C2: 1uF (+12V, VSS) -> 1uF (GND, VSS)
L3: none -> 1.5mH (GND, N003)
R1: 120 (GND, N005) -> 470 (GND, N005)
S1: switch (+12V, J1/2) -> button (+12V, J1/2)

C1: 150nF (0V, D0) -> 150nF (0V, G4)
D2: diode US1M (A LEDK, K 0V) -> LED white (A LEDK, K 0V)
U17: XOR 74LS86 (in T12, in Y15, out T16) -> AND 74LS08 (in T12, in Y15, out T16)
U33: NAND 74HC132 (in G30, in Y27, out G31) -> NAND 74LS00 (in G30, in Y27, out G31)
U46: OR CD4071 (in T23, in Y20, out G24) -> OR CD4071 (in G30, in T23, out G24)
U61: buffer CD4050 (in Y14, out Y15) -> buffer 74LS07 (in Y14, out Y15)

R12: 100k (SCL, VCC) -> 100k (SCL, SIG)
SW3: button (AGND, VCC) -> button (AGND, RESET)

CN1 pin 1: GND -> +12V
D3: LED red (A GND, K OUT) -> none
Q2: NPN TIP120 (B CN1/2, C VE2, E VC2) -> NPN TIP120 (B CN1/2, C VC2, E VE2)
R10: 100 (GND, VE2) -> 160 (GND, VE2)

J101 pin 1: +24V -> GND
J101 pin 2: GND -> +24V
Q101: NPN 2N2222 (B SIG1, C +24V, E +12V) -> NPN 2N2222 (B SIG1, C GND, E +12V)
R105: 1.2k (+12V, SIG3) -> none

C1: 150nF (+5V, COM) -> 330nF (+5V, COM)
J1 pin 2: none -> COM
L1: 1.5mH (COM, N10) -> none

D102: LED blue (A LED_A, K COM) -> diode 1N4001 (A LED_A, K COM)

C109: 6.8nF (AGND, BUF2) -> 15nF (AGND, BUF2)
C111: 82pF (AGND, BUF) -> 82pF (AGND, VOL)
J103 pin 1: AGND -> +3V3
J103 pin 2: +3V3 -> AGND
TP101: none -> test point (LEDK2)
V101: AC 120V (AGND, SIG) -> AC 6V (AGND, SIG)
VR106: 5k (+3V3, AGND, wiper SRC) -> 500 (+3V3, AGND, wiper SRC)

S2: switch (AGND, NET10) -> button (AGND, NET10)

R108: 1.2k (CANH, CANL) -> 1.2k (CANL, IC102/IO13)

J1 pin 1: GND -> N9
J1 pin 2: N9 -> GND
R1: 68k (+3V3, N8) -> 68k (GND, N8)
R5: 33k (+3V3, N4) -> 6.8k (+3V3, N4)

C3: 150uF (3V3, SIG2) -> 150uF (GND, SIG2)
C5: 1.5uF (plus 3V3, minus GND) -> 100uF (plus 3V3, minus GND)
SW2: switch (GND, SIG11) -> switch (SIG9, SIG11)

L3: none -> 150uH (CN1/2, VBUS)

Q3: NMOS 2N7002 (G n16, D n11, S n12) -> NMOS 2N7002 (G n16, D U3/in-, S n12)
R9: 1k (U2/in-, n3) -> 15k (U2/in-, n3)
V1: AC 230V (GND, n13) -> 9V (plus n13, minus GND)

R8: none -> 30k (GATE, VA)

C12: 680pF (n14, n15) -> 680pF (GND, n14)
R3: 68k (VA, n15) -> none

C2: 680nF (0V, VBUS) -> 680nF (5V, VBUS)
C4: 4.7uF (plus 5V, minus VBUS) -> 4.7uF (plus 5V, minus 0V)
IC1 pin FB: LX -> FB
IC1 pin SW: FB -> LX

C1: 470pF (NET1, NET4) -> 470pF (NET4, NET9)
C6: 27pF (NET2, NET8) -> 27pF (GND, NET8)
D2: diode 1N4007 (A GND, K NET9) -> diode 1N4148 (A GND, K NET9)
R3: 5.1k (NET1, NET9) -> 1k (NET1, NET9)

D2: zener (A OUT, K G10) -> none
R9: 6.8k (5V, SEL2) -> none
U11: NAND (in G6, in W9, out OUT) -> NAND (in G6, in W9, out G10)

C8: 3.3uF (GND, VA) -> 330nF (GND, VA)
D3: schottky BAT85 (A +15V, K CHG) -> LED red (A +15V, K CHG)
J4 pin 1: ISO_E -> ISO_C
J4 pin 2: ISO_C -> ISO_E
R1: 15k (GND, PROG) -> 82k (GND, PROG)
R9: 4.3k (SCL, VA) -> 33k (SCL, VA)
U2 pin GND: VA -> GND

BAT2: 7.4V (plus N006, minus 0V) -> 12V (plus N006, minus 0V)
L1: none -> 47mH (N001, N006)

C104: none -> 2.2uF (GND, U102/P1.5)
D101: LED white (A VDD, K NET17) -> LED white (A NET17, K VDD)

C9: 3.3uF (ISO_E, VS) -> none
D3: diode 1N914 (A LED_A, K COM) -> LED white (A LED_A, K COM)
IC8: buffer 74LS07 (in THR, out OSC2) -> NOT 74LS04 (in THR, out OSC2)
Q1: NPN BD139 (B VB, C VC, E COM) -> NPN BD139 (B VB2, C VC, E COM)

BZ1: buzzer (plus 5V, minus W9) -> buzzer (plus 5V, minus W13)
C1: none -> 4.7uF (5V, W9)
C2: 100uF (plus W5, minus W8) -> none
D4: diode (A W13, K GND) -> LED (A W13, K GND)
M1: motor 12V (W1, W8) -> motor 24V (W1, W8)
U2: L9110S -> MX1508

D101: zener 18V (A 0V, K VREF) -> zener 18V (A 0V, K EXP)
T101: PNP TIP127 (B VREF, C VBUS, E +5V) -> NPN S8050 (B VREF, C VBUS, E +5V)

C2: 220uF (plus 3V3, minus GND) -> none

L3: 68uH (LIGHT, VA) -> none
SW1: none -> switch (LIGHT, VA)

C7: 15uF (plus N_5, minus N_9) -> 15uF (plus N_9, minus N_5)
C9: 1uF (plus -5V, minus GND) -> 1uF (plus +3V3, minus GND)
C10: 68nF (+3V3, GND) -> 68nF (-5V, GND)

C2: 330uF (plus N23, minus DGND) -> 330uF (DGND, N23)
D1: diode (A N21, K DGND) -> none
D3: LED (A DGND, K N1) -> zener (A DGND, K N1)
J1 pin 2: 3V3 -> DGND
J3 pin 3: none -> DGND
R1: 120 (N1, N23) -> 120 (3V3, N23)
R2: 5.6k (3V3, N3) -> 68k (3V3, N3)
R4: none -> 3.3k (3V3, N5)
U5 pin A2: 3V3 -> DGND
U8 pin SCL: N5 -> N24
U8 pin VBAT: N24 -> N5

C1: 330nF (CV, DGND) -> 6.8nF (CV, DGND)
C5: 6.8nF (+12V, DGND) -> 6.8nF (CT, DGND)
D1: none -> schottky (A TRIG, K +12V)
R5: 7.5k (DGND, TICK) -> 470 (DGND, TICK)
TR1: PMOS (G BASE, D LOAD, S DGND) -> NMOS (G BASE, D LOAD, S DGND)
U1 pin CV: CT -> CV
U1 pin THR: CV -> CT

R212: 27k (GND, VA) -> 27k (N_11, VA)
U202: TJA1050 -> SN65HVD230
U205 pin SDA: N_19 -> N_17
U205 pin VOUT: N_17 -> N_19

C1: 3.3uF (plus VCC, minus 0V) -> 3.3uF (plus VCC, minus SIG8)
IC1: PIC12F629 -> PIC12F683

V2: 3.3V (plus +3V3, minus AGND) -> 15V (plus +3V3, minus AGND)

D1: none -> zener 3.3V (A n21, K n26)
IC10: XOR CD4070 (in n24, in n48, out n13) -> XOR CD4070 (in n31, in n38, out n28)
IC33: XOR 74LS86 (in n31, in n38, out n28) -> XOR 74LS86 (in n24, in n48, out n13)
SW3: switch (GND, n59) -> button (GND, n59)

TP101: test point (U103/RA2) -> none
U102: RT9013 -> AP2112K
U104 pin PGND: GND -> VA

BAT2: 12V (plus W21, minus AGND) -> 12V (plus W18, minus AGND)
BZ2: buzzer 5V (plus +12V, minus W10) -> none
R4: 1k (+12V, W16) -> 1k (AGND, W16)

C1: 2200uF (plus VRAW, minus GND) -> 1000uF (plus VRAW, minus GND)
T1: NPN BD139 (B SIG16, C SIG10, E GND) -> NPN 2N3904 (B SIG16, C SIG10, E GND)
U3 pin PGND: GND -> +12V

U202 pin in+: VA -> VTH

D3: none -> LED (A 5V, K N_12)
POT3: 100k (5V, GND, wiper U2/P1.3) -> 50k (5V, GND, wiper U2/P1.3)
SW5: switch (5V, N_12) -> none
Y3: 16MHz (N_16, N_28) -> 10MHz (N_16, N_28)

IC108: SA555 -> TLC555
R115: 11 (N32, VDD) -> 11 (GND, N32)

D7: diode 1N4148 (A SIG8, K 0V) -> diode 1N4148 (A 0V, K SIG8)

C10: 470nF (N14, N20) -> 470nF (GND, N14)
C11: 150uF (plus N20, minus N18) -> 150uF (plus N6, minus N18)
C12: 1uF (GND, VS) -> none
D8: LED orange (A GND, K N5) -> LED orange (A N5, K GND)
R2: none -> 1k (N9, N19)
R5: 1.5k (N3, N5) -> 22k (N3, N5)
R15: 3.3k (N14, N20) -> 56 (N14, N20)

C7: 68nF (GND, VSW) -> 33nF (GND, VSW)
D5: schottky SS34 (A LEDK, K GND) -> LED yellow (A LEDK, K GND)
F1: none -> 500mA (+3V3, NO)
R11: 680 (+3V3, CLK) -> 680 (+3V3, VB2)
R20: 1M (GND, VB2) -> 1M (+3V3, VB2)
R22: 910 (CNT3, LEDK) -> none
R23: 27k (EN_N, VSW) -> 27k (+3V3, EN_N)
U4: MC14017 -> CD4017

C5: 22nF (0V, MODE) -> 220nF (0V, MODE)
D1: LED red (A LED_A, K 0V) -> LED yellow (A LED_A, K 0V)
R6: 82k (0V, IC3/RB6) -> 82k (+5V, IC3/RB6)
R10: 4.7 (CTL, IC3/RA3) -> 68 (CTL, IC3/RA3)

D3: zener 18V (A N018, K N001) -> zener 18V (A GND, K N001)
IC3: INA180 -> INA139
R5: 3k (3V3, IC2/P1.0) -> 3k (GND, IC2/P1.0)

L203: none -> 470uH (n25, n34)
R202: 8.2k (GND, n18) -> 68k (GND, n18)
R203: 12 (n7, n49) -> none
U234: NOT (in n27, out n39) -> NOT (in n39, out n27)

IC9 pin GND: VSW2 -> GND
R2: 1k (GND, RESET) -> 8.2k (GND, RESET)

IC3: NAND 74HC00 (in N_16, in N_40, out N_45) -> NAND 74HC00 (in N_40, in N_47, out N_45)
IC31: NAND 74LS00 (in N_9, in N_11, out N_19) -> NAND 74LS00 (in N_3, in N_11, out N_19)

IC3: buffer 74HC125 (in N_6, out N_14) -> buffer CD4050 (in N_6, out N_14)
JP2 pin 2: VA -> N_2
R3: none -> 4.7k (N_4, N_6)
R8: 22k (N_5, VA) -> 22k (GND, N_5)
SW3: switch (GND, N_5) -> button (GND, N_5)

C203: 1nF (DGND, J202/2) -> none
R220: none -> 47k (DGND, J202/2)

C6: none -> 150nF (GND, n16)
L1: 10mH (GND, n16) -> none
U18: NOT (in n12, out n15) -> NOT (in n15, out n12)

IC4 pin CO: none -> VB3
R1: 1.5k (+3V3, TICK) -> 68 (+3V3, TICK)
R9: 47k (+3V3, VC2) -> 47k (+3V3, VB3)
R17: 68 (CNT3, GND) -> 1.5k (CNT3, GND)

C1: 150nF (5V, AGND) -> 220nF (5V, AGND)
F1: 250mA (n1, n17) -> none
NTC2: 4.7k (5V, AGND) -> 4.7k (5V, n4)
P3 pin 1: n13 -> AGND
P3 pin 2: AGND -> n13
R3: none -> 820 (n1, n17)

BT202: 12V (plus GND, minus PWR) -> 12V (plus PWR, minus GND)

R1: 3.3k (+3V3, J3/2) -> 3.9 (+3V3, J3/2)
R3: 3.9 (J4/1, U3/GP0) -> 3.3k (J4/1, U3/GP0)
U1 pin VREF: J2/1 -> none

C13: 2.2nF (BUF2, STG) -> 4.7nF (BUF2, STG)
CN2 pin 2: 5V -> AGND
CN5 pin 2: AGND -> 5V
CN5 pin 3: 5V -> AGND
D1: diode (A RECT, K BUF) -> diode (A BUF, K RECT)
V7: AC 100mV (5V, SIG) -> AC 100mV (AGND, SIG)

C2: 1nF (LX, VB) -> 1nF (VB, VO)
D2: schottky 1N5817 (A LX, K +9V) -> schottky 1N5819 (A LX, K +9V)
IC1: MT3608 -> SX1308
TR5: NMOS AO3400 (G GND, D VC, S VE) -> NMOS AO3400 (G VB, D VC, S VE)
==================================================
The required answer is the run of lines above, starting at the line with "IC10: XOR CD4070" and ending at the line with "U104 pin PGND: GND -> VA", reproduced exactly with both ends.

IC10: XOR CD4070 (in n24, in n48, out n13) -> XOR CD4070 (in n31, in n38, out n28)
IC33: XOR 74LS86 (in n31, in n38, out n28) -> XOR 74LS86 (in n24, in n48, out n13)
SW3: switch (GND, n59) -> button (GND, n59)

TP101: test point (U103/RA2) -> none
U102: RT9013 -> AP2112K
U104 pin PGND: GND -> VA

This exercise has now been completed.